◆ **TASK STATEMENT**:
Lines holding the string "black" are the ones to copy; find them all in the data.

◆ **MATERIAL PROVIDED**:
◇ ◇ ◇ ◇ ◇ ◇ ◇
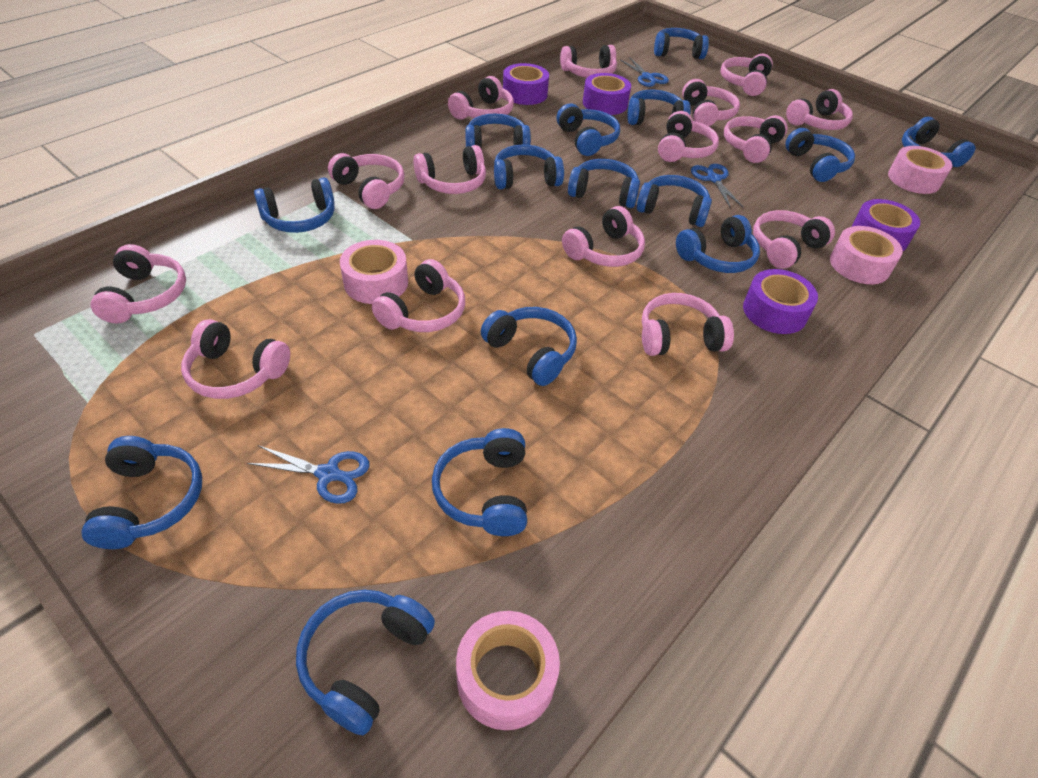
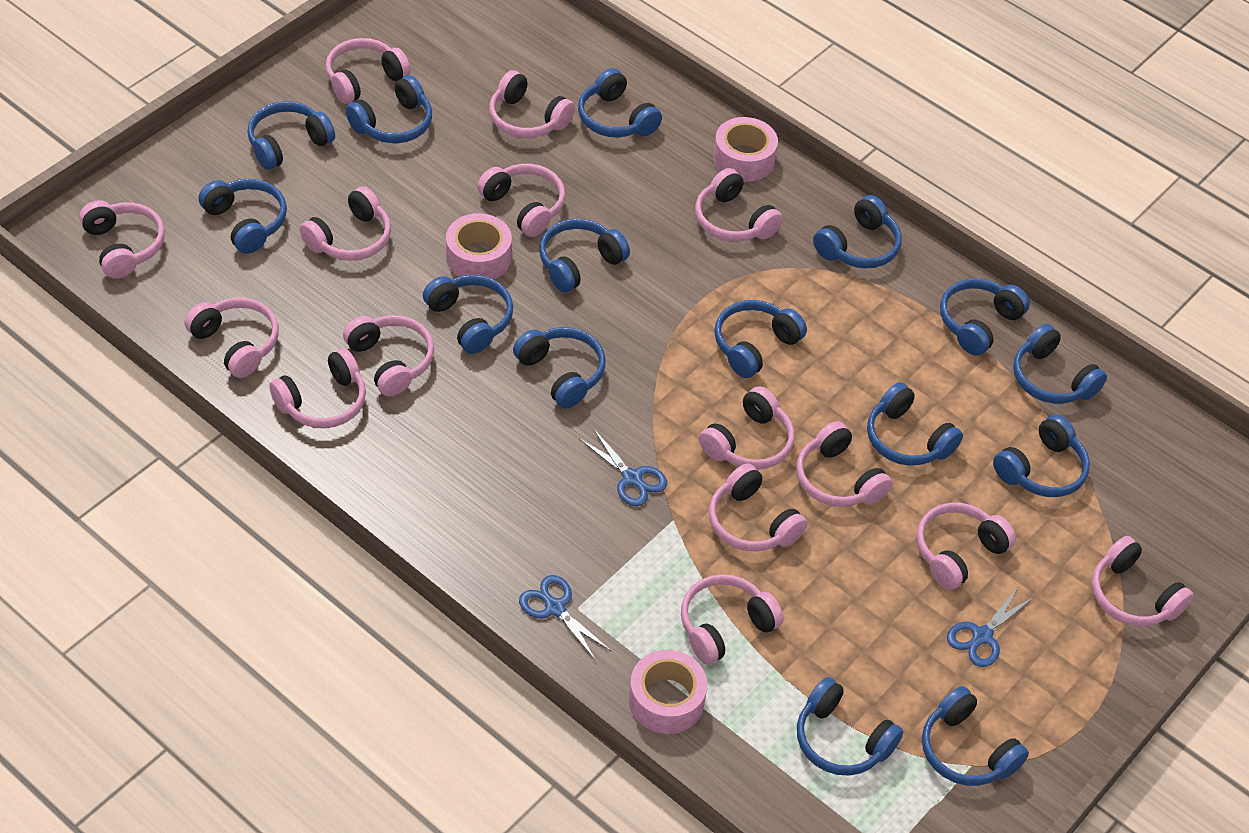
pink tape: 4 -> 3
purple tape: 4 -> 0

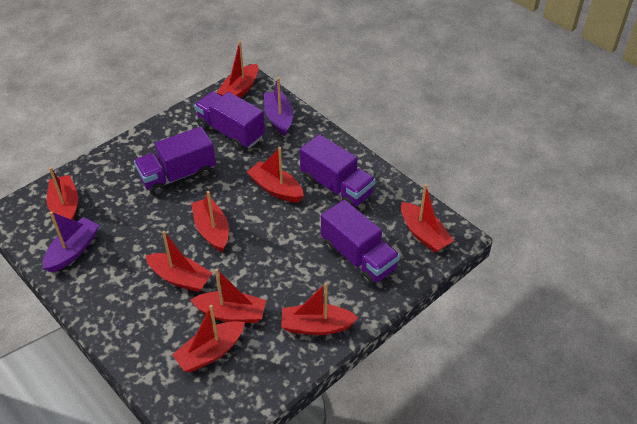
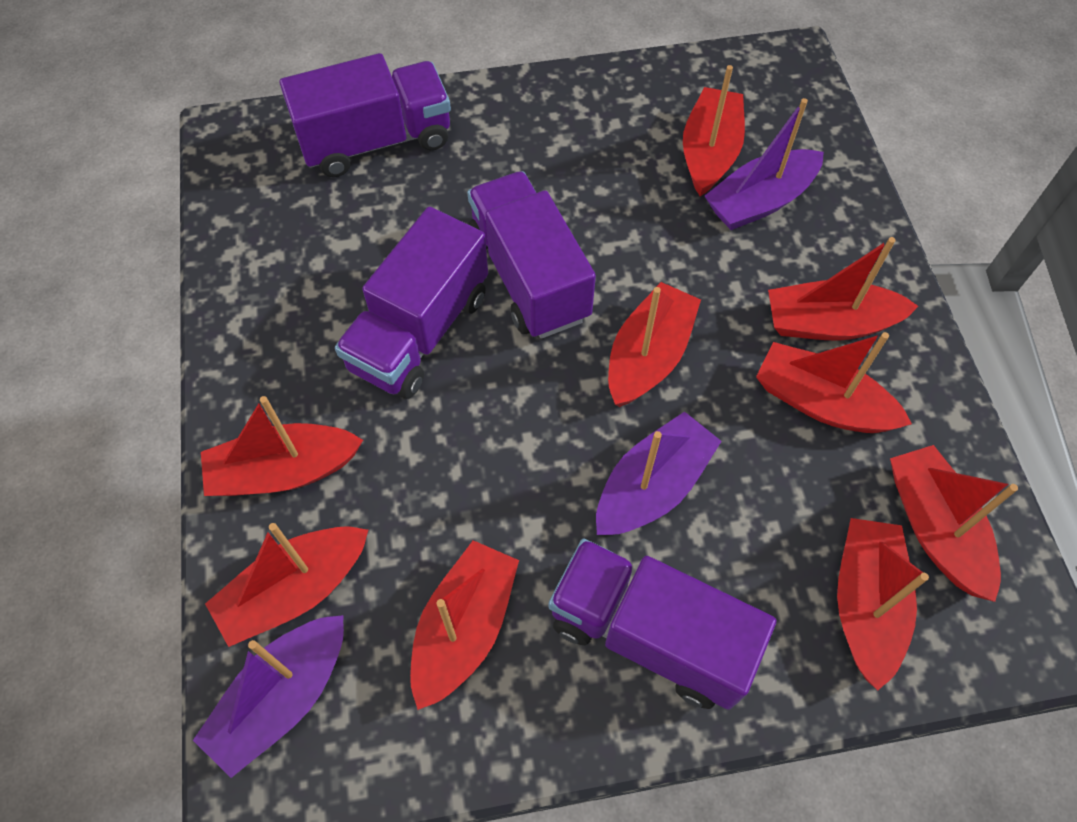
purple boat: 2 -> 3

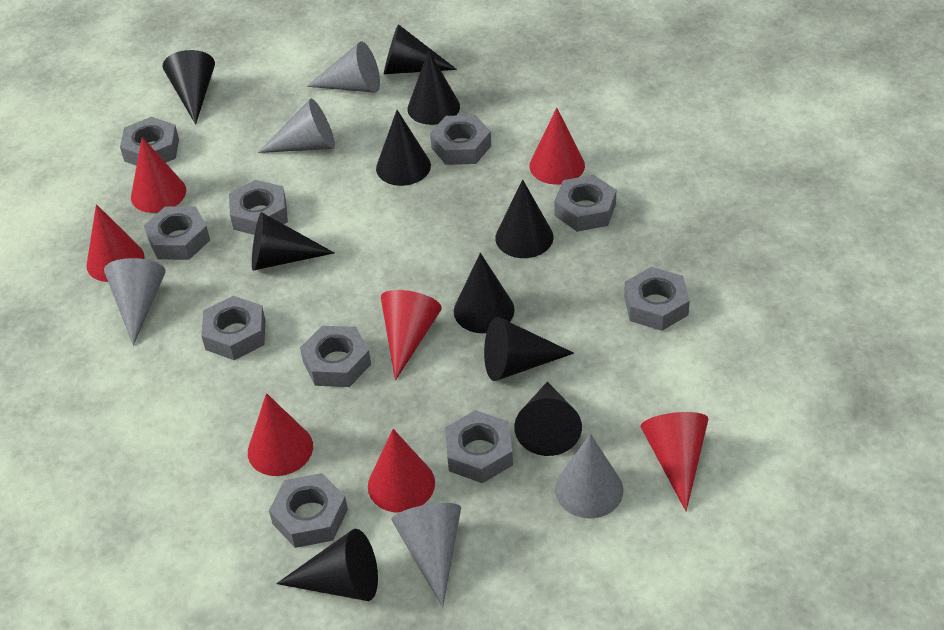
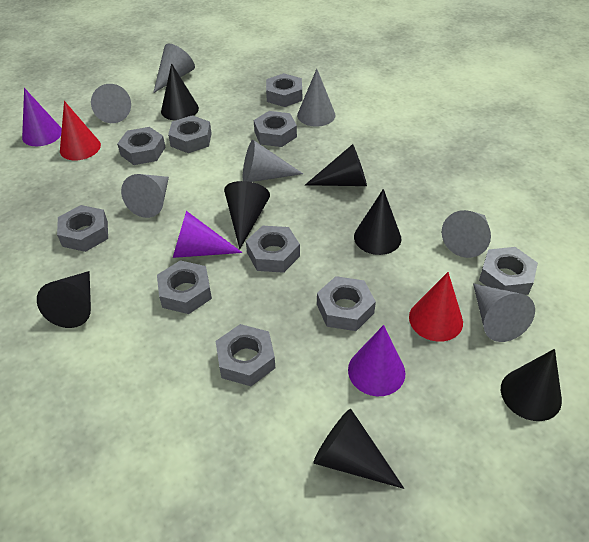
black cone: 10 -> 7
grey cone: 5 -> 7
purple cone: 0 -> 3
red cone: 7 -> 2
◇ ◇ ◇ ◇ ◇ ◇ ◇
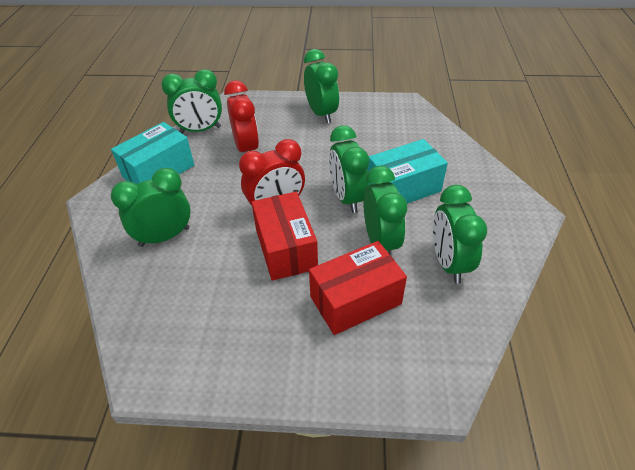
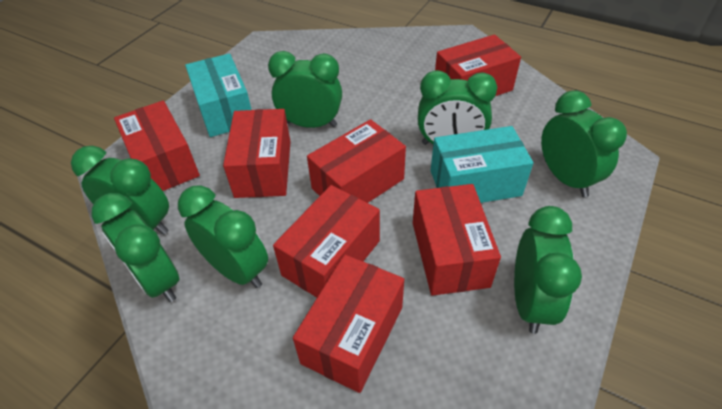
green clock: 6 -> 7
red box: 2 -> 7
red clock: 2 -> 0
◇ ◇ ◇ ◇ ◇ ◇ ◇
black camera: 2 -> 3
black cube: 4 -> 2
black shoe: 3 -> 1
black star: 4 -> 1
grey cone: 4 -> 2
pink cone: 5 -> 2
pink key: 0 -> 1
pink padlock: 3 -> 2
◇ ◇ ◇ ◇ ◇ ◇ ◇
◆ **SOLUTION**:
black cone: 10 -> 7
black camera: 2 -> 3
black cube: 4 -> 2
black shoe: 3 -> 1
black star: 4 -> 1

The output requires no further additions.